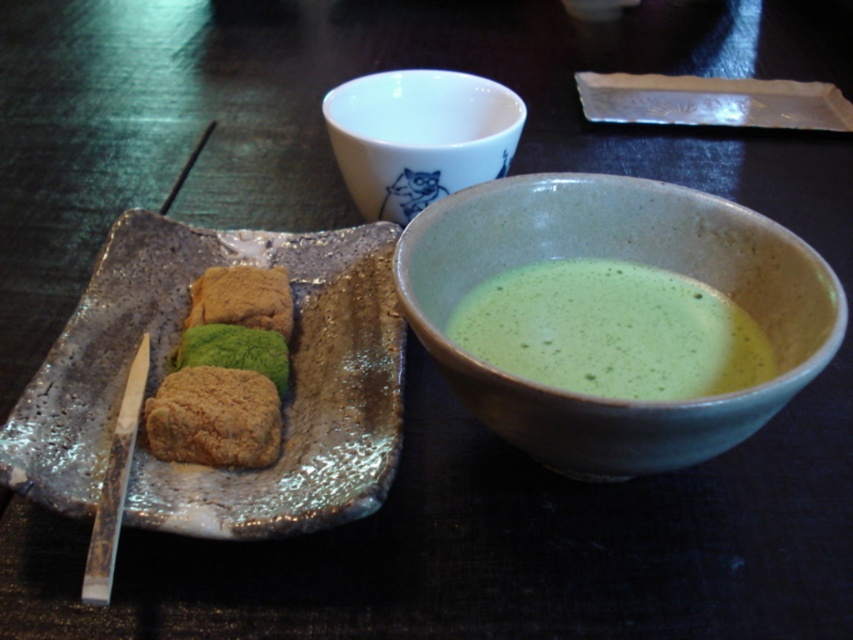
Question: Considering the real-world distances, which object is farthest from the matte ceramic bowl at center?

Choices:
 (A) brown crumbly pastry at center
 (B) green matte soup at center
 (C) white ceramic cup at upper center
 (D) green matte matcha tea cake at center

Answer: (C)

Question: Which point appears farthest from the camera in this image?

Choices:
 (A) (375, 269)
 (B) (585, 316)
 (C) (450, 100)
 (D) (247, 349)

Answer: (C)

Question: Can you confirm if matte ceramic bowl at center is thinner than green matte/soft sponge at center?

Choices:
 (A) no
 (B) yes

***

# ASSIGNMENT:
Turn every line of the items above into a JSON list of strings, one string per line, with blank lines dropped. Leave the pictures out of the answer.

# YOUR SOLUTION:
[
  "Question: Considering the real-world distances, which object is farthest from the matte ceramic bowl at center?",
  "Choices:",
  " (A) brown crumbly pastry at center",
  " (B) green matte soup at center",
  " (C) white ceramic cup at upper center",
  " (D) green matte matcha tea cake at center",
  "Answer: (C)",
  "Question: Which point appears farthest from the camera in this image?",
  "Choices:",
  " (A) (375, 269)",
  " (B) (585, 316)",
  " (C) (450, 100)",
  " (D) (247, 349)",
  "Answer: (C)",
  "Question: Can you confirm if matte ceramic bowl at center is thinner than green matte/soft sponge at center?",
  "Choices:",
  " (A) no",
  " (B) yes"
]